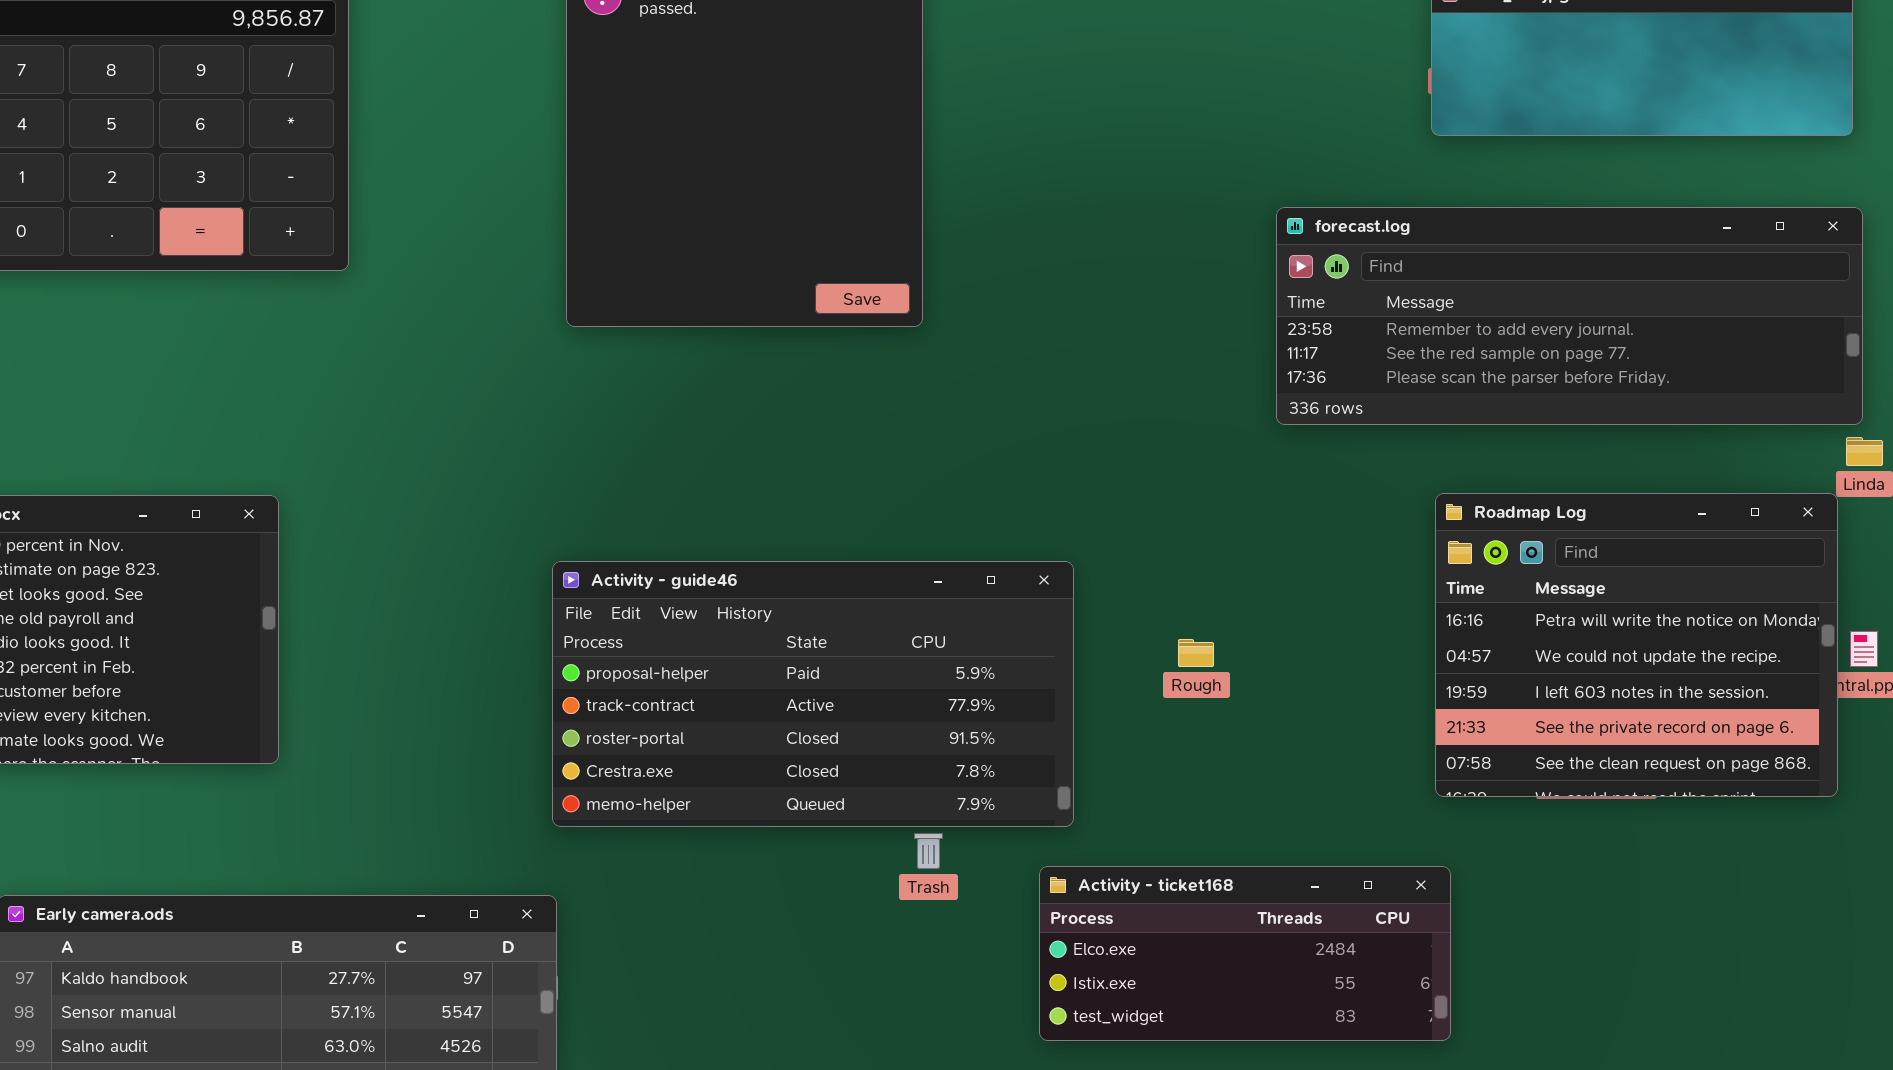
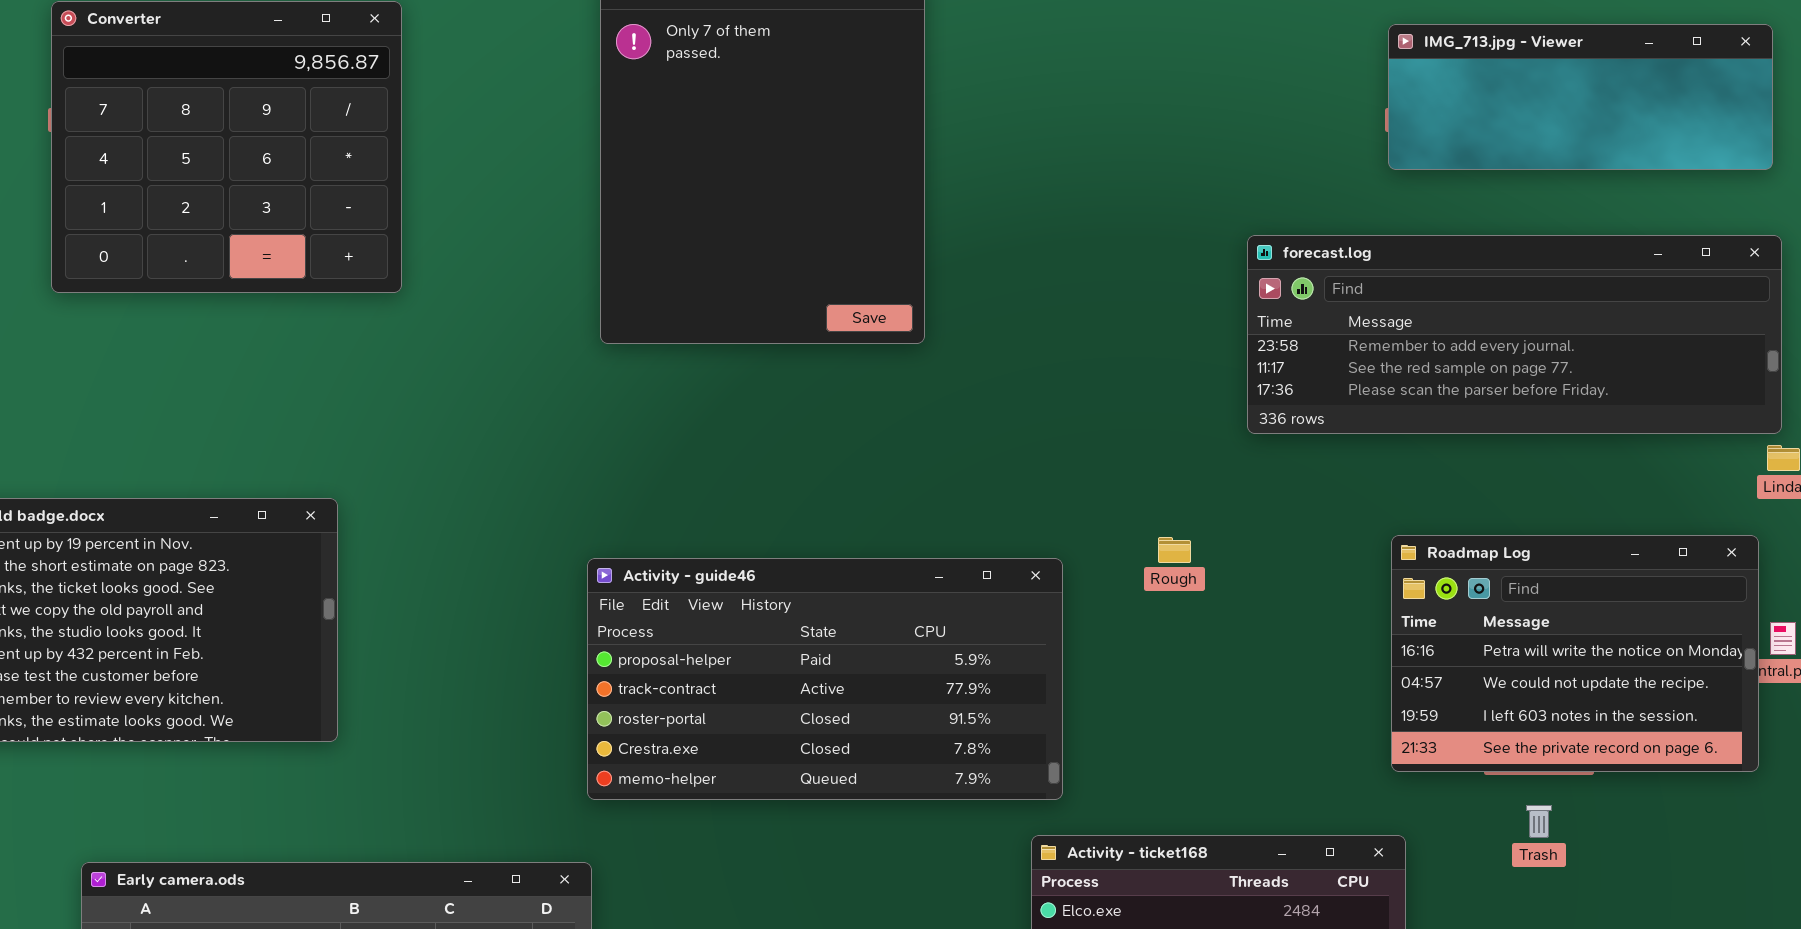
Roadmap Log: [1435,493,1838,797] -> [1391,535,1759,772], resized
Rough: [1178,639,1214,667] -> [1158,537,1191,563], moved
Trash: [914,833,943,869] -> [1526,805,1552,838], moved

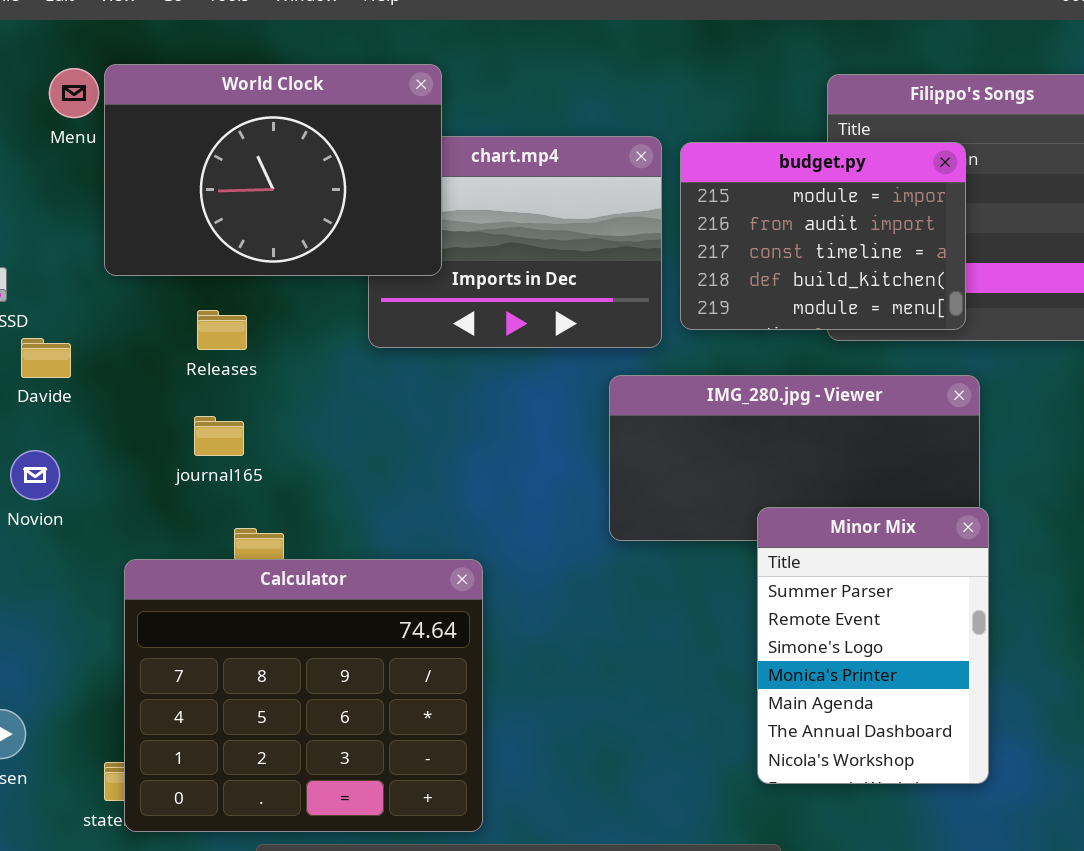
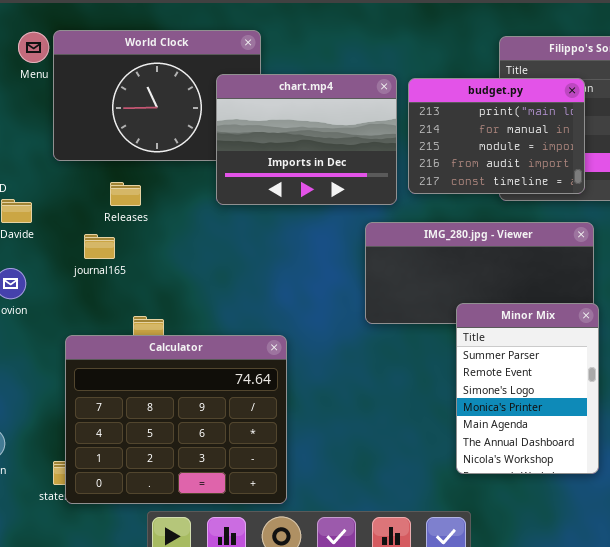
chart.mp4: [368,136,662,348] -> [216,74,397,205], raised
budget.py: [680,142,966,330] -> [408,78,585,194], scrolled up 2 rows
journal165: [194,416,244,456] -> [84,234,115,259], moved

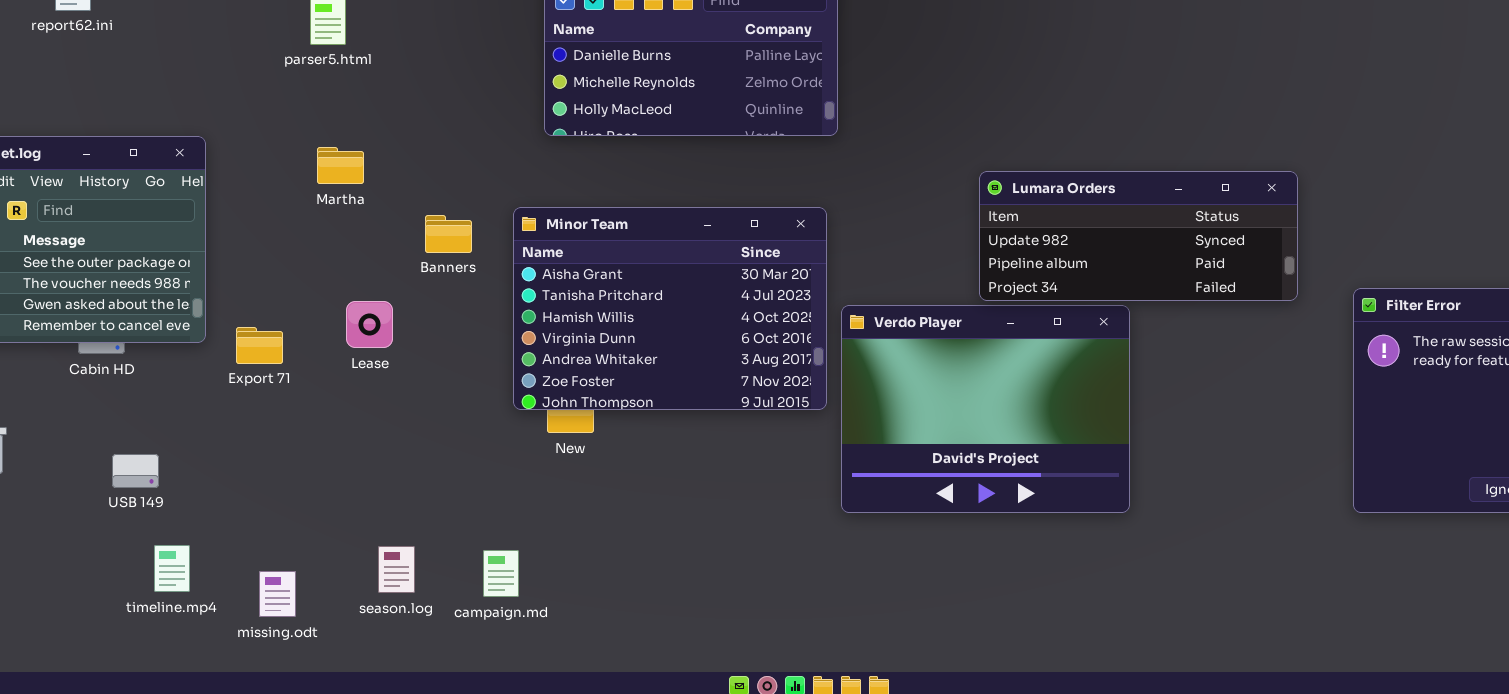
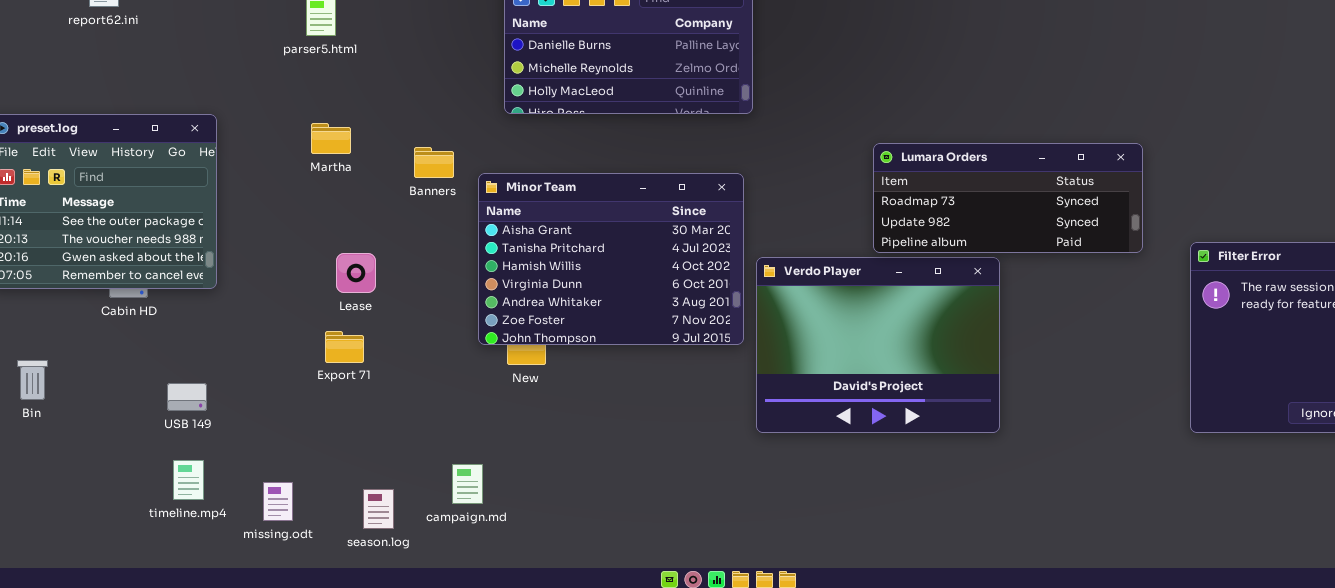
Lumara Orders: [979,171,1298,301] -> [873,143,1143,253], scrolled up 1 row
Banners: [425,215,472,253] -> [414,147,454,178], moved
Export 71: [236,327,283,364] -> [325,331,364,363], moved
USB 149: [112,454,159,488] -> [167,383,207,411], moved
season.log: [378,546,415,593] -> [363,489,394,529], moved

Work to complete
Word for word, reproduce all of the entries above and omit the pictures.

Completed task
Roadmap Log: [1435,493,1838,797] -> [1391,535,1759,772], resized
Rough: [1178,639,1214,667] -> [1158,537,1191,563], moved
Trash: [914,833,943,869] -> [1526,805,1552,838], moved

chart.mp4: [368,136,662,348] -> [216,74,397,205], raised
budget.py: [680,142,966,330] -> [408,78,585,194], scrolled up 2 rows
journal165: [194,416,244,456] -> [84,234,115,259], moved

Lumara Orders: [979,171,1298,301] -> [873,143,1143,253], scrolled up 1 row
Banners: [425,215,472,253] -> [414,147,454,178], moved
Export 71: [236,327,283,364] -> [325,331,364,363], moved
USB 149: [112,454,159,488] -> [167,383,207,411], moved
season.log: [378,546,415,593] -> [363,489,394,529], moved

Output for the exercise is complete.